---------- DATASET EXTRACT
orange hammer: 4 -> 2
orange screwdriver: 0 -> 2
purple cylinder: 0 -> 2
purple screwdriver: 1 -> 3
--------------------
(TASK BRIEF) Return the data exactly, every line included.

(OUTPUT FOR THIS TASK)
orange hammer: 4 -> 2
orange screwdriver: 0 -> 2
purple cylinder: 0 -> 2
purple screwdriver: 1 -> 3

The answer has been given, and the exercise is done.